Task prompt:
The entries are to be repeated verbatim, with nothing left out.

○ ○ ○ ○ ○

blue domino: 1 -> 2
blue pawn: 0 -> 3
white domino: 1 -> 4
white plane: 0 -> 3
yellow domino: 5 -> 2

○ ○ ○ ○ ○

Reply:
blue domino: 1 -> 2
blue pawn: 0 -> 3
white domino: 1 -> 4
white plane: 0 -> 3
yellow domino: 5 -> 2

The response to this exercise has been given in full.